* _Exercise_:
Transcribe all the entries word for word, omitting any pictures they contain.

Before and after images
----
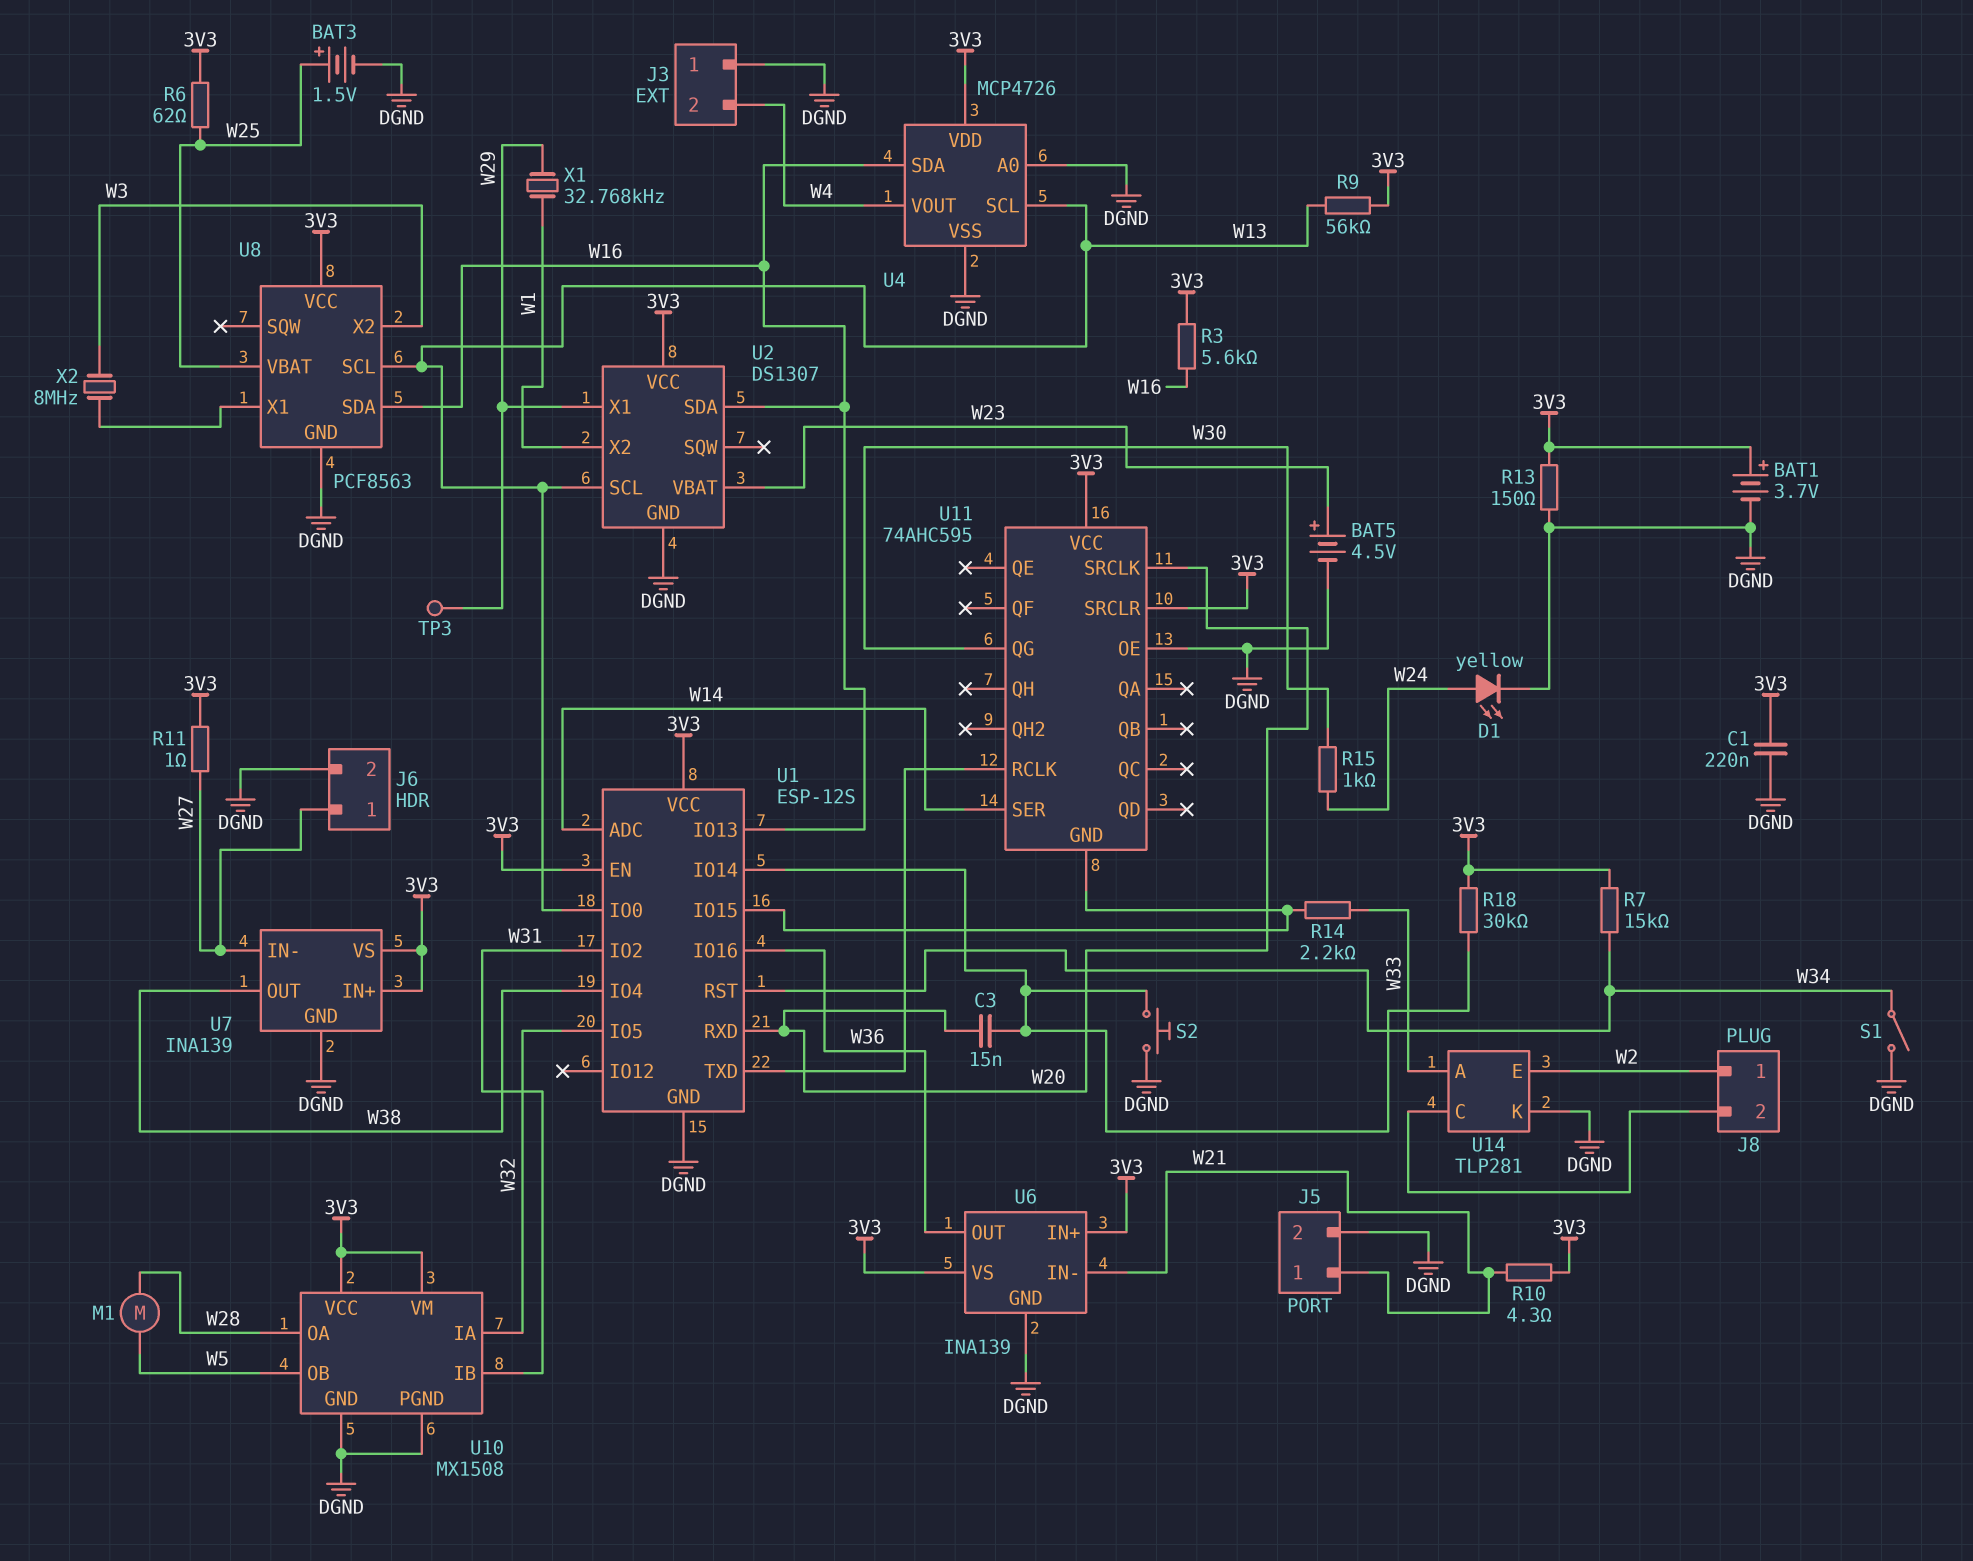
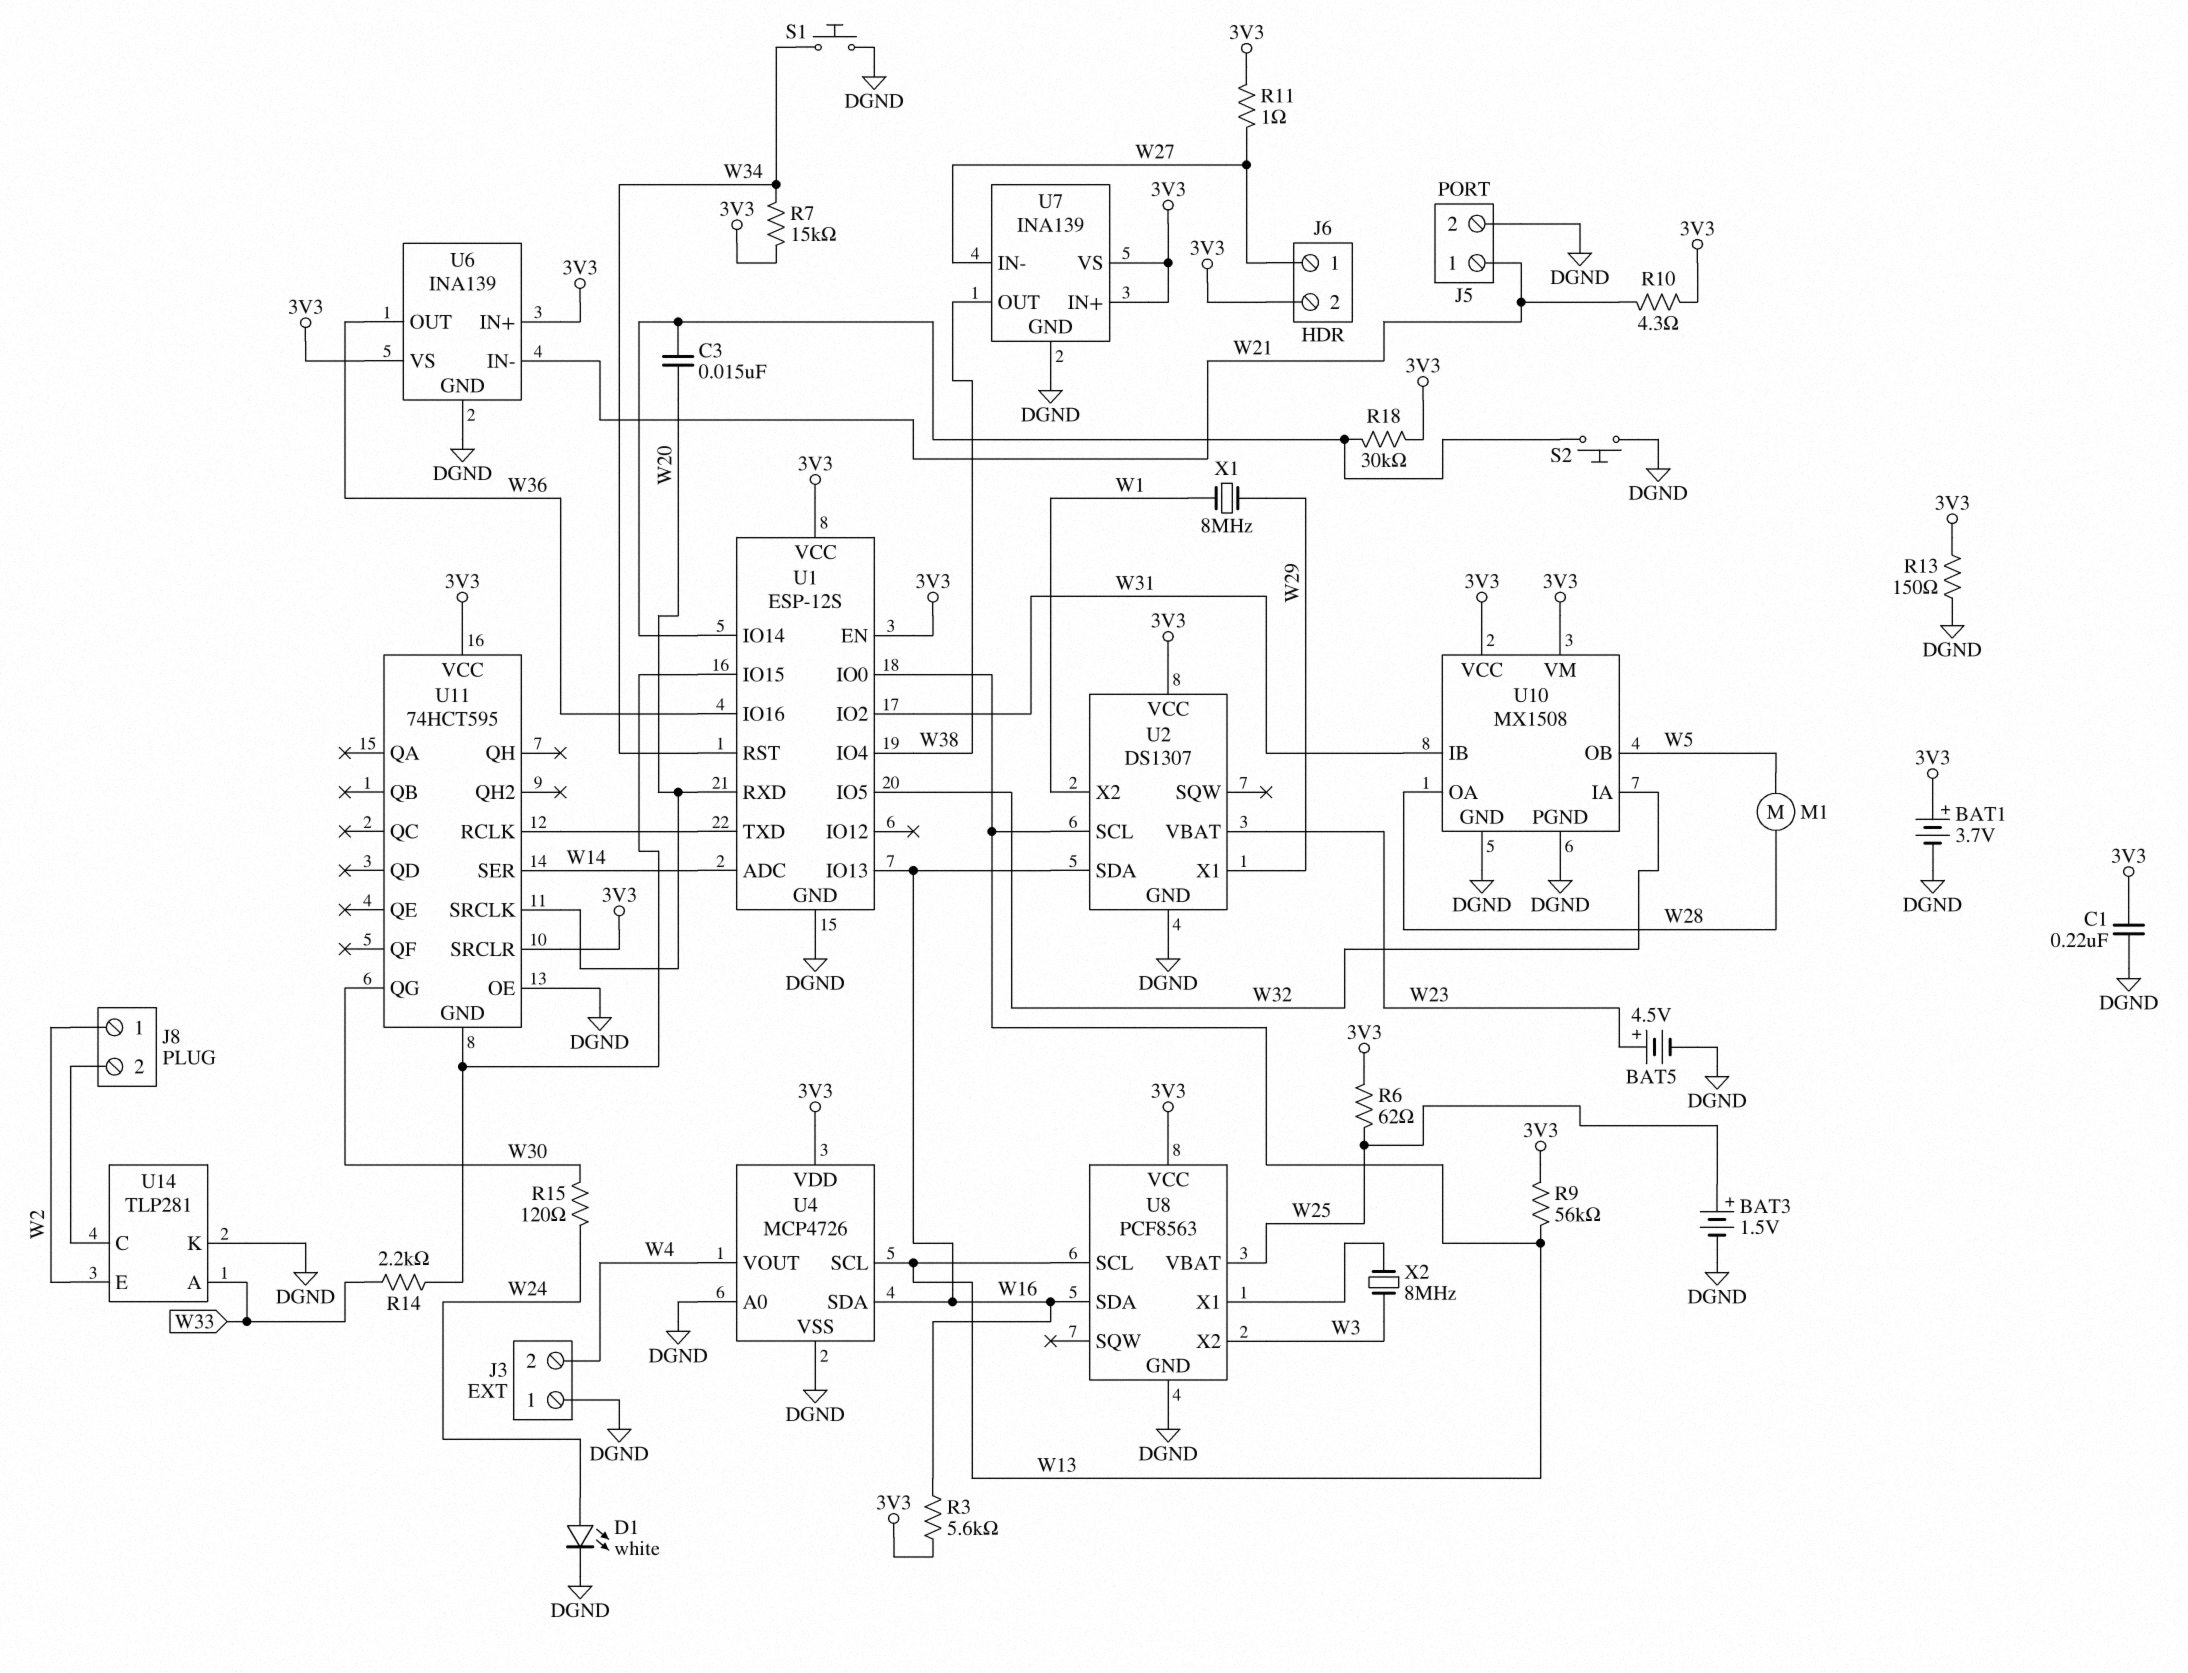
D1: LED yellow (A W24, K DGND) -> LED white (A W24, K DGND)
J6 pin 2: DGND -> 3V3
R15: 1k (W24, W30) -> 120 (W24, W30)
S1: switch (DGND, W34) -> button (DGND, W34)
TP3: test point (W29) -> none
U11: 74AHC595 -> 74HCT595
X1: 32.768kHz (W1, W29) -> 8MHz (W1, W29)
----
* _Solution for this exercise_:
D1: LED yellow (A W24, K DGND) -> LED white (A W24, K DGND)
J6 pin 2: DGND -> 3V3
R15: 1k (W24, W30) -> 120 (W24, W30)
S1: switch (DGND, W34) -> button (DGND, W34)
TP3: test point (W29) -> none
U11: 74AHC595 -> 74HCT595
X1: 32.768kHz (W1, W29) -> 8MHz (W1, W29)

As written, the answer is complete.